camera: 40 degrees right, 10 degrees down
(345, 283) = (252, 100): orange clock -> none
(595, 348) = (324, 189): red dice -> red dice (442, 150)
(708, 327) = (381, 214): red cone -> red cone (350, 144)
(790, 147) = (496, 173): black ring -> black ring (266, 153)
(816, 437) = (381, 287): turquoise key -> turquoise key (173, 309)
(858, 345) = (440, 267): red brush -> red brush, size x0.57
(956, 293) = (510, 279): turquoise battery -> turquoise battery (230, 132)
==
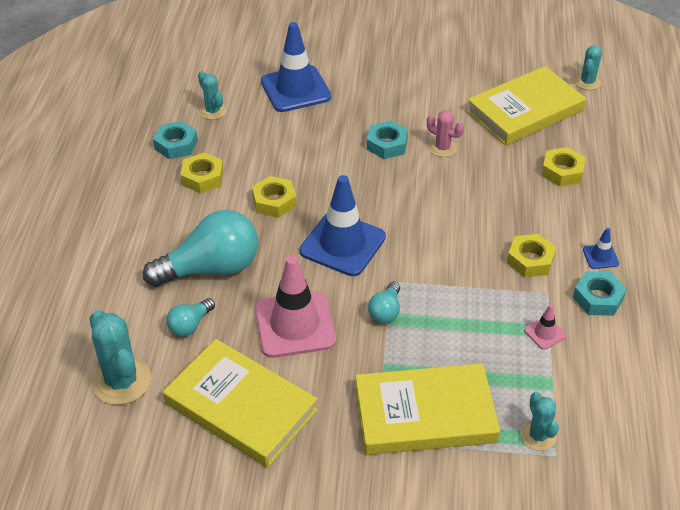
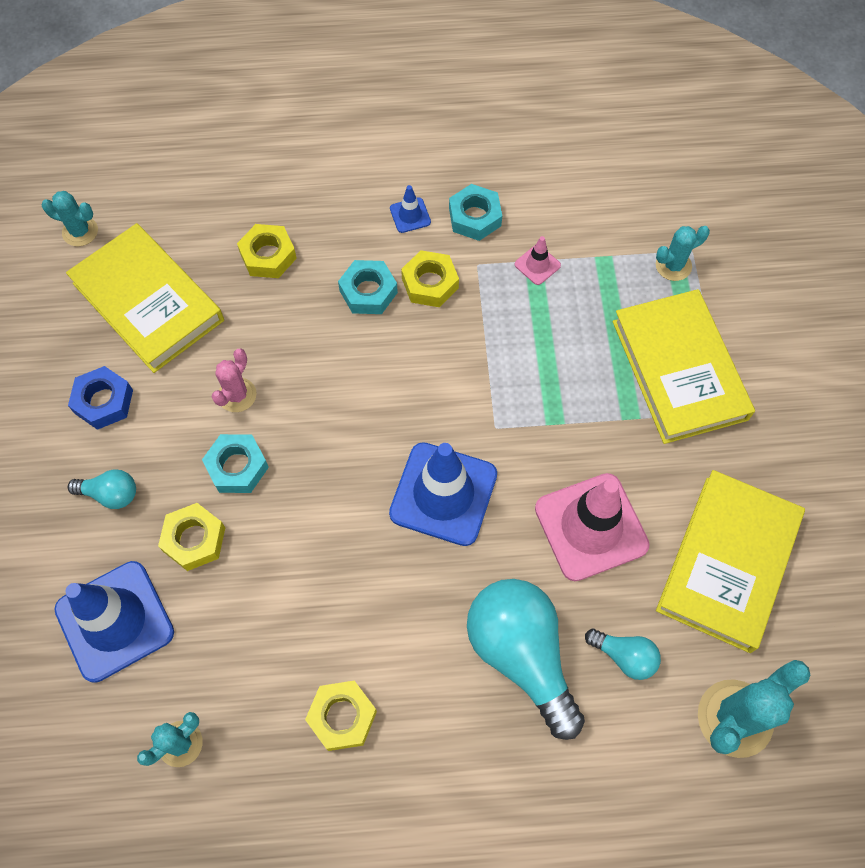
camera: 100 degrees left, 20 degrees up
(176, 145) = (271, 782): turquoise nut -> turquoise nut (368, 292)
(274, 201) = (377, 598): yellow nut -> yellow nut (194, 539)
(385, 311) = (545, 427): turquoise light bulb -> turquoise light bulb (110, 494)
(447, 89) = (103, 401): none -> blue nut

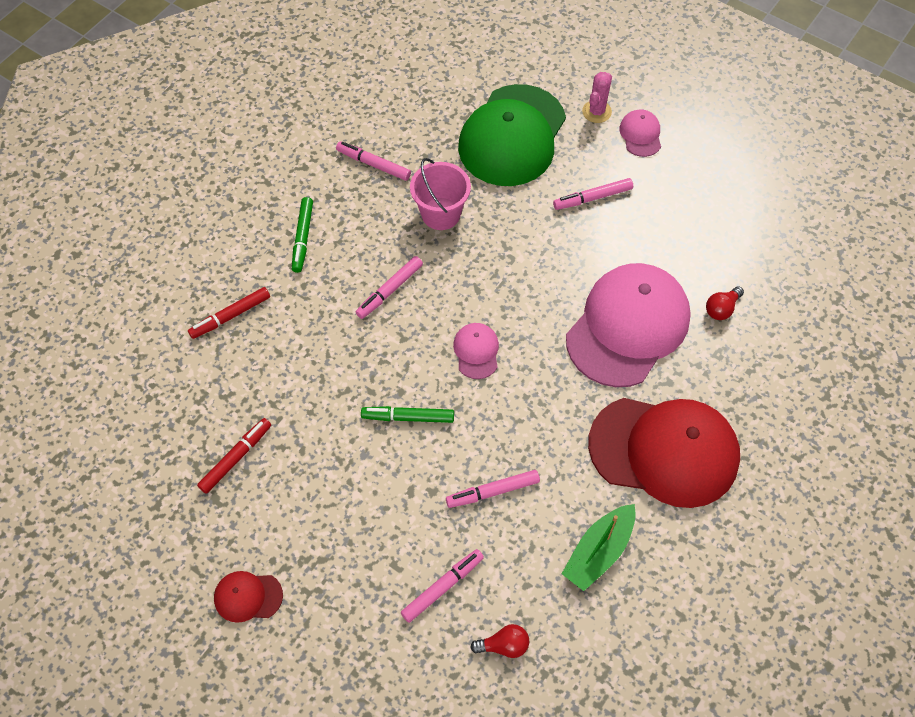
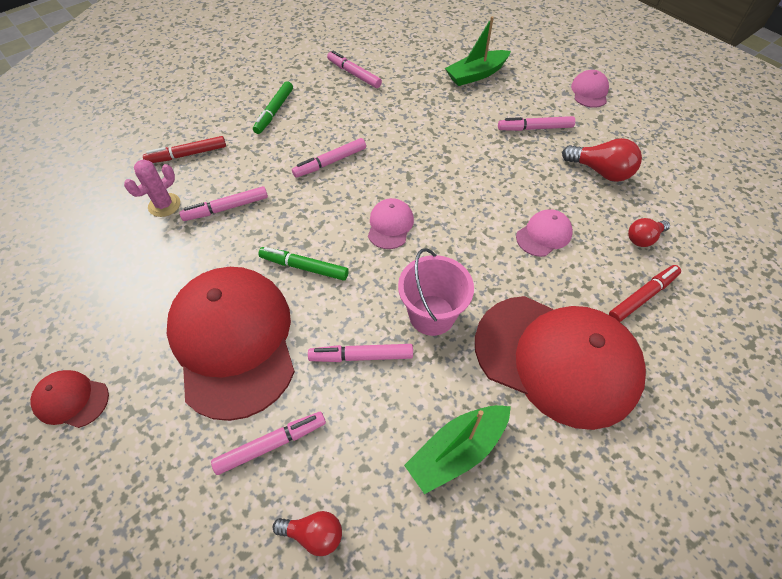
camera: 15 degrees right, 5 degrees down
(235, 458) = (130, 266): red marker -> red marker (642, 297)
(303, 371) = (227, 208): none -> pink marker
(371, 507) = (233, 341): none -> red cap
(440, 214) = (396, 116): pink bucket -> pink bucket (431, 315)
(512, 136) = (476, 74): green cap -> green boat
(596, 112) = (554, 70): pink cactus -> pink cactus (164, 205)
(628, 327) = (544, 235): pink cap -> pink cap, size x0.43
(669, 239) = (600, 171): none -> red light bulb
==
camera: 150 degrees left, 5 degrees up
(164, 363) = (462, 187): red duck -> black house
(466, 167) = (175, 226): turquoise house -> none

● Exercise brief
Retype exactly, and only, the lines above from the one where "(303, 371) = (227, 208): none -> pink marker" occurs up to and including the one where "(669, 239) = (600, 171): none" occurs.

● Completed task
(303, 371) = (227, 208): none -> pink marker
(371, 507) = (233, 341): none -> red cap
(440, 214) = (396, 116): pink bucket -> pink bucket (431, 315)
(512, 136) = (476, 74): green cap -> green boat
(596, 112) = (554, 70): pink cactus -> pink cactus (164, 205)
(628, 327) = (544, 235): pink cap -> pink cap, size x0.43
(669, 239) = (600, 171): none -> red light bulb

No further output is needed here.